* **WHAT THE TASK ASKS**: Everything in the records below is to be reproduced exactly, apart from the images.

[Opening DATA FOR THIS TASK section]

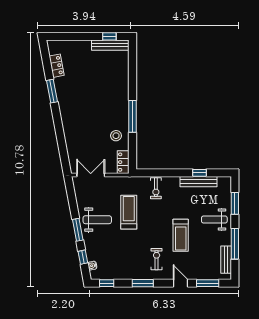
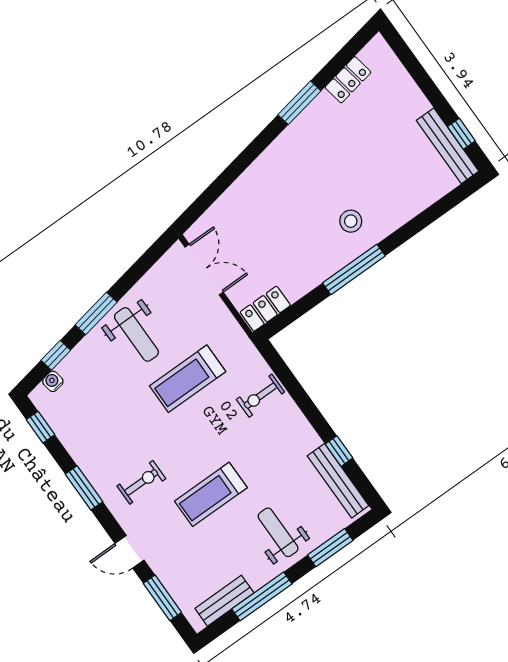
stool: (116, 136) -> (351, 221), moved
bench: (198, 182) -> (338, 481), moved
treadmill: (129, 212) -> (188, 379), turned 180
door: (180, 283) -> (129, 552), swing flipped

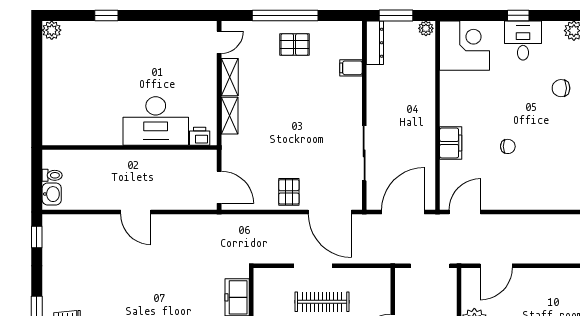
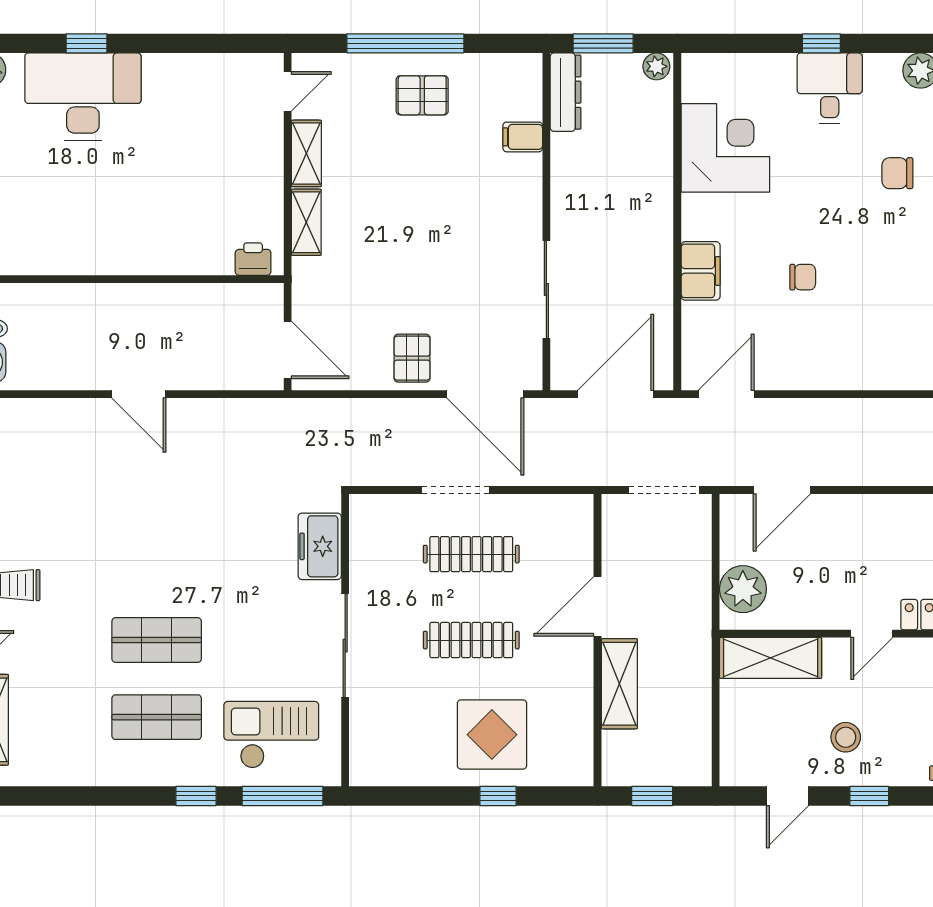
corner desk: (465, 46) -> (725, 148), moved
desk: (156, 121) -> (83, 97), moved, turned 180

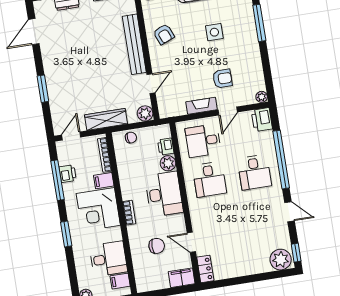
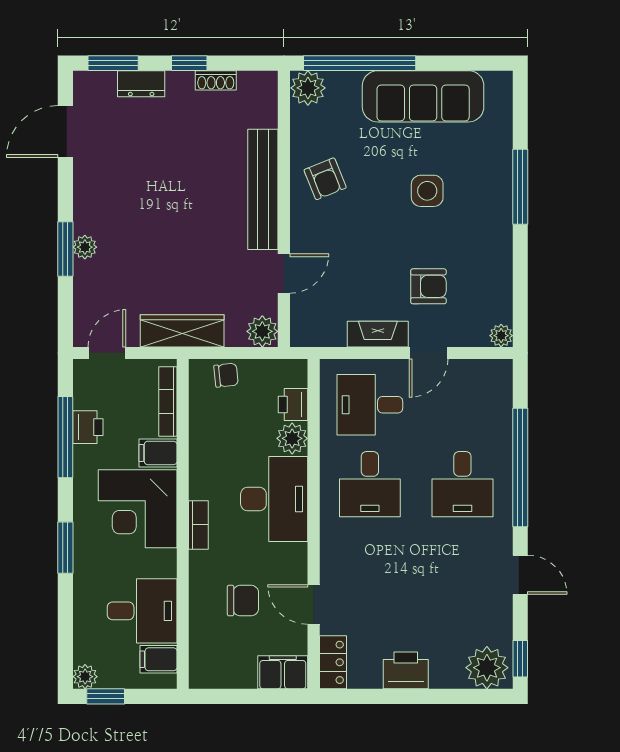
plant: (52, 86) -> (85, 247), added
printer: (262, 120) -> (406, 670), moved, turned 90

[Closing DATA FOR THIS TASK section]

* **ANSWER TO THIS EXERCISE**:
stool: (116, 136) -> (351, 221), moved
bench: (198, 182) -> (338, 481), moved
treadmill: (129, 212) -> (188, 379), turned 180
door: (180, 283) -> (129, 552), swing flipped

corner desk: (465, 46) -> (725, 148), moved
desk: (156, 121) -> (83, 97), moved, turned 180

plant: (52, 86) -> (85, 247), added
printer: (262, 120) -> (406, 670), moved, turned 90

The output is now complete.